[WHAT NEEDS TO BE DONE]: Collect every line in the entries below that contains the string "kern" and copy each one out. Case counts.

[DATA FOR PROCESSING]:
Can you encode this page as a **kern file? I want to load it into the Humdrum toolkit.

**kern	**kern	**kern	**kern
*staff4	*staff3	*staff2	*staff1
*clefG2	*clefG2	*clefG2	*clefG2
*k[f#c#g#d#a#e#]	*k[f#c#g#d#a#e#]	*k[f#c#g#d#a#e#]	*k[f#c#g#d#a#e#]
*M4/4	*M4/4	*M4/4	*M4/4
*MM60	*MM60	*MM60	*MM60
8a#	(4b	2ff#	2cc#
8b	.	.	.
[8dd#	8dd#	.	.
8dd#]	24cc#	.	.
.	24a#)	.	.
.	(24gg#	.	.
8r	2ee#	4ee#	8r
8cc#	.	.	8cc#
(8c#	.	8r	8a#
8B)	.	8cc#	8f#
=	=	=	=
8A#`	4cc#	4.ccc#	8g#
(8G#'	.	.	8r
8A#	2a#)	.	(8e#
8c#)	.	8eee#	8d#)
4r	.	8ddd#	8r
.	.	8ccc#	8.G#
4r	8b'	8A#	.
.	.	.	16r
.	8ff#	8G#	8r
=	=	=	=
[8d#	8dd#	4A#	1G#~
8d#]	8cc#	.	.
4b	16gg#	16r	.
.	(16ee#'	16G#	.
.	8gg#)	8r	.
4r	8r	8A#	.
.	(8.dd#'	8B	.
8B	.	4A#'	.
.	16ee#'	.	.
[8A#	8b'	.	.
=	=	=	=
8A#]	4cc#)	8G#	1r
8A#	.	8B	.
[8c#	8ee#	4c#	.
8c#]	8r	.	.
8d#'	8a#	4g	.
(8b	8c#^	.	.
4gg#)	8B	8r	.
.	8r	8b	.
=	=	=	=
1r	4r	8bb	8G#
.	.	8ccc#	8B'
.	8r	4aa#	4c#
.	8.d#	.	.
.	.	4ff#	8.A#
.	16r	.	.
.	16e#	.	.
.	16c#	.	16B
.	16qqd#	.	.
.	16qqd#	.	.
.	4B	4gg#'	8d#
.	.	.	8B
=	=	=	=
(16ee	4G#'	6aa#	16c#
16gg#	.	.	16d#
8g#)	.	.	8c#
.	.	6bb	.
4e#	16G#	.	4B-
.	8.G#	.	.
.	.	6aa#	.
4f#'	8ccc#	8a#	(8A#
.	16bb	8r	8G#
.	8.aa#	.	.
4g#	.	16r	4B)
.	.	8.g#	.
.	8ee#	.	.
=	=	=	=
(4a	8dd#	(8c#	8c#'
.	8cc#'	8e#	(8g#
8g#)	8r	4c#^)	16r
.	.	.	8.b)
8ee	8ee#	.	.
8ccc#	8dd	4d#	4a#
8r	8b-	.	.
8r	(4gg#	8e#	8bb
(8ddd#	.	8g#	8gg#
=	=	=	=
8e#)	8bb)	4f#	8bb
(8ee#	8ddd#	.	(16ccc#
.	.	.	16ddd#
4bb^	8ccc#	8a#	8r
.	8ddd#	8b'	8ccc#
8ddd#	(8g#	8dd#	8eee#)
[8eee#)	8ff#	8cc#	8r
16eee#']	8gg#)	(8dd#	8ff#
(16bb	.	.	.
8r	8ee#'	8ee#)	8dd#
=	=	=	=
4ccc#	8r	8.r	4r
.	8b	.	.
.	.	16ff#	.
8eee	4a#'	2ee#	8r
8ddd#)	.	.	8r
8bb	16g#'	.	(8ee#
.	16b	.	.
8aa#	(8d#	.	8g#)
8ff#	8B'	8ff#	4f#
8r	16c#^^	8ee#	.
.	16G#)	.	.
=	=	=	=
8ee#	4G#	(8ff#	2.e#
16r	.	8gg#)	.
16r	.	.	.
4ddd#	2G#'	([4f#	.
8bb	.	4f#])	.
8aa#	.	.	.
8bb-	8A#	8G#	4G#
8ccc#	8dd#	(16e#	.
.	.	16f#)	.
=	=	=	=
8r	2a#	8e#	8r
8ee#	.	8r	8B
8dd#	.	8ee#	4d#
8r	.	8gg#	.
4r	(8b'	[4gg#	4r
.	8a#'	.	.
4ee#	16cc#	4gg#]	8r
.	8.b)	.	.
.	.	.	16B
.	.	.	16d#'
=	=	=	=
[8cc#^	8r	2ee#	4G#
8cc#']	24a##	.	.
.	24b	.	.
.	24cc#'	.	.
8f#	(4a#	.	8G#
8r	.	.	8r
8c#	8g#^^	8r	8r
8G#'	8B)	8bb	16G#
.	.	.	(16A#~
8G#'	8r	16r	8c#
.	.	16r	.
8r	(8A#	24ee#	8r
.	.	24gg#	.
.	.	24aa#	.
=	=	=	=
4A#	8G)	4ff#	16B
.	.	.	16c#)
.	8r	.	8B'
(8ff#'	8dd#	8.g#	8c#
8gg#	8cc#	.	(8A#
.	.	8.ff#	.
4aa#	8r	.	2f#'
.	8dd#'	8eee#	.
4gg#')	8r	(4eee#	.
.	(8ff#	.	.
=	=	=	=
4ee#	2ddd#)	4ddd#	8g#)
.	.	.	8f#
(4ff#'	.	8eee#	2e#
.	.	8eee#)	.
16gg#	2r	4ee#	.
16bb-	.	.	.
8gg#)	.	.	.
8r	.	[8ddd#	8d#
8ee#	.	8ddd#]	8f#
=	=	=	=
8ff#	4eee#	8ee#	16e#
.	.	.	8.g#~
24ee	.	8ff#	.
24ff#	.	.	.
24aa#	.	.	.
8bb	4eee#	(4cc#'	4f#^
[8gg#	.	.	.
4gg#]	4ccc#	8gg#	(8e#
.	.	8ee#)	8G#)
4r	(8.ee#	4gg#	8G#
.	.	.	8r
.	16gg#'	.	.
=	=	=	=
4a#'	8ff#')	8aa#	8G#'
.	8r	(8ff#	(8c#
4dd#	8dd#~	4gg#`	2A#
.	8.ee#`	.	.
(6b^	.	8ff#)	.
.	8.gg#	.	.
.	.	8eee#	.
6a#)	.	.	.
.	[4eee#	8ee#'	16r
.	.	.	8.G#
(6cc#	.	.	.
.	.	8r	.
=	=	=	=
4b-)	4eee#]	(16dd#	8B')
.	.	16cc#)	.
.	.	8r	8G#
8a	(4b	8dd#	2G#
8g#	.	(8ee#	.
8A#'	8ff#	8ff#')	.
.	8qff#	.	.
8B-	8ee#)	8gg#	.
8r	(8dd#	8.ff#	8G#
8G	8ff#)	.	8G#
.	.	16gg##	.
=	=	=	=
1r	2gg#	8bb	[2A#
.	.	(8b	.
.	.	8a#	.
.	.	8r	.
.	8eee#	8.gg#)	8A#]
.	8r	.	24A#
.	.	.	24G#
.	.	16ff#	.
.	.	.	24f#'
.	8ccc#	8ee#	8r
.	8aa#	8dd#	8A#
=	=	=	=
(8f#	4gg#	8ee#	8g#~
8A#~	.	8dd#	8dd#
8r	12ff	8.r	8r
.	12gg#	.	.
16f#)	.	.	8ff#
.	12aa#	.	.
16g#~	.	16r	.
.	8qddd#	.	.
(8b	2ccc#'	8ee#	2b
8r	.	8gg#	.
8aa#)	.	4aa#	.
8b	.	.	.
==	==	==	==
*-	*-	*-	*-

[SOLUTION TO THIS EXERCISE]:
Can you encode this page as a **kern file? I want to load it into the Humdrum toolkit.
**kern	**kern	**kern	**kern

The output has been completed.